What is required: Skip every image and restate the data word for word.

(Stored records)
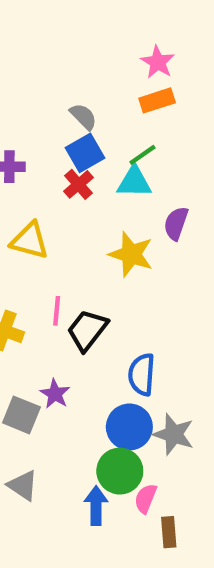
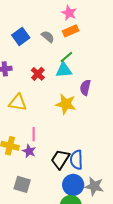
gray semicircle: (83, 116) -> (48, 37), moved
blue square: (85, 153) -> (21, 36), moved
black trapezoid: (87, 330) -> (60, 159), moved
purple star: (55, 394) -> (29, 151), moved

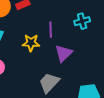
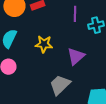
purple line: (51, 30) -> (75, 14), moved

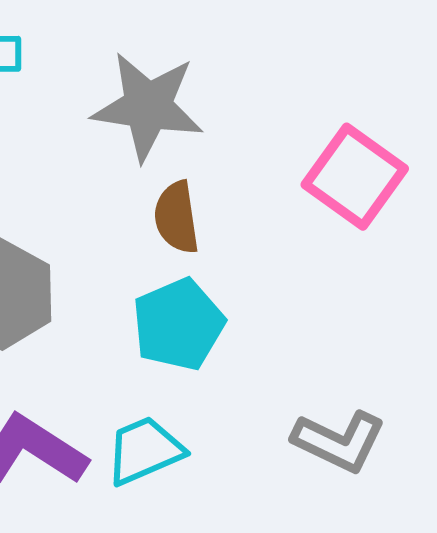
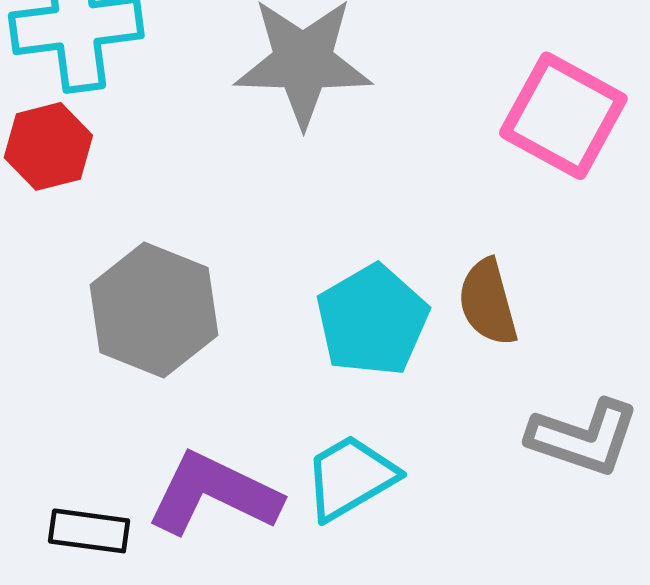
brown semicircle: (177, 217) -> (488, 302), moved

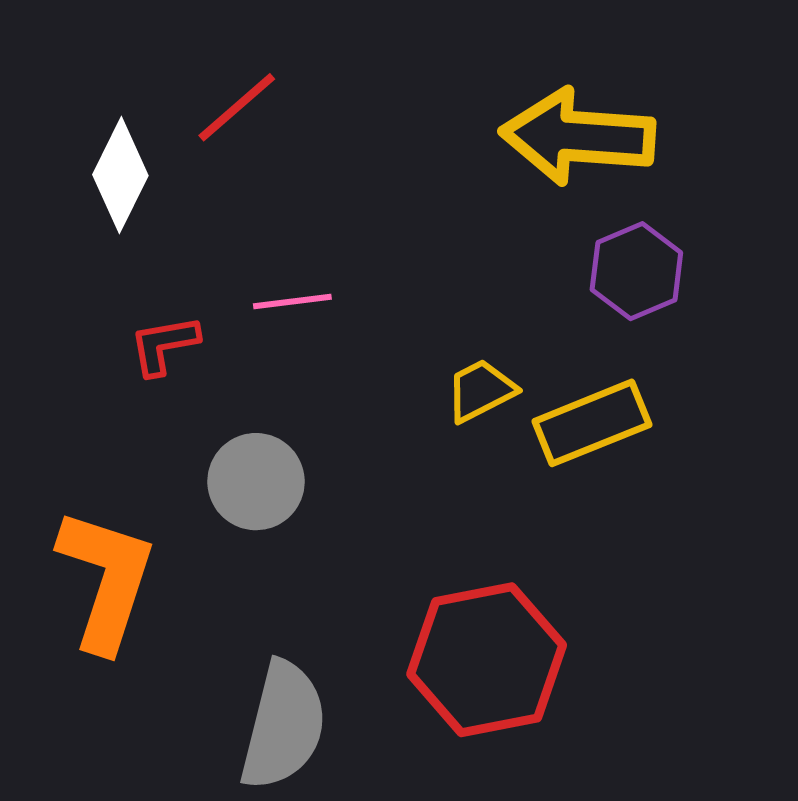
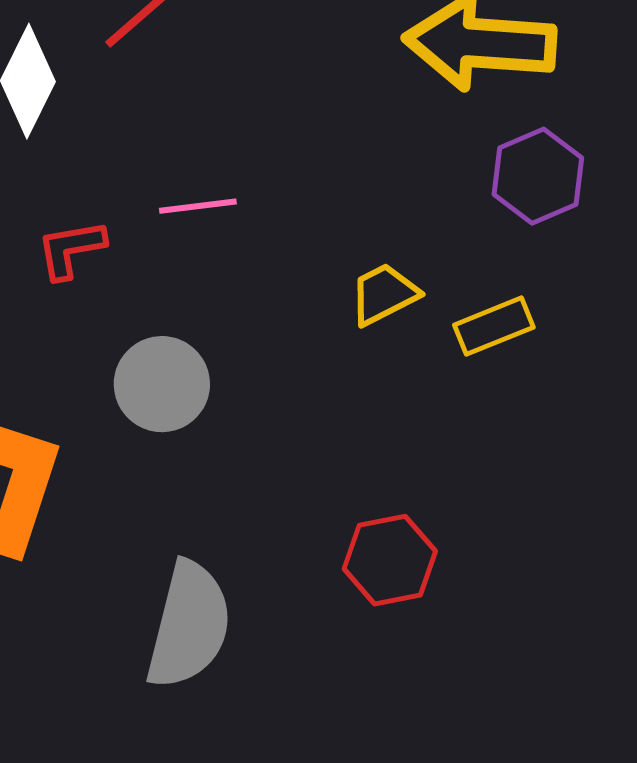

Response:
gray semicircle: (83, 116) -> (48, 37), moved
blue square: (85, 153) -> (21, 36), moved
black trapezoid: (87, 330) -> (60, 159), moved
purple star: (55, 394) -> (29, 151), moved

purple line: (51, 30) -> (75, 14), moved

brown semicircle: (177, 217) -> (488, 302), moved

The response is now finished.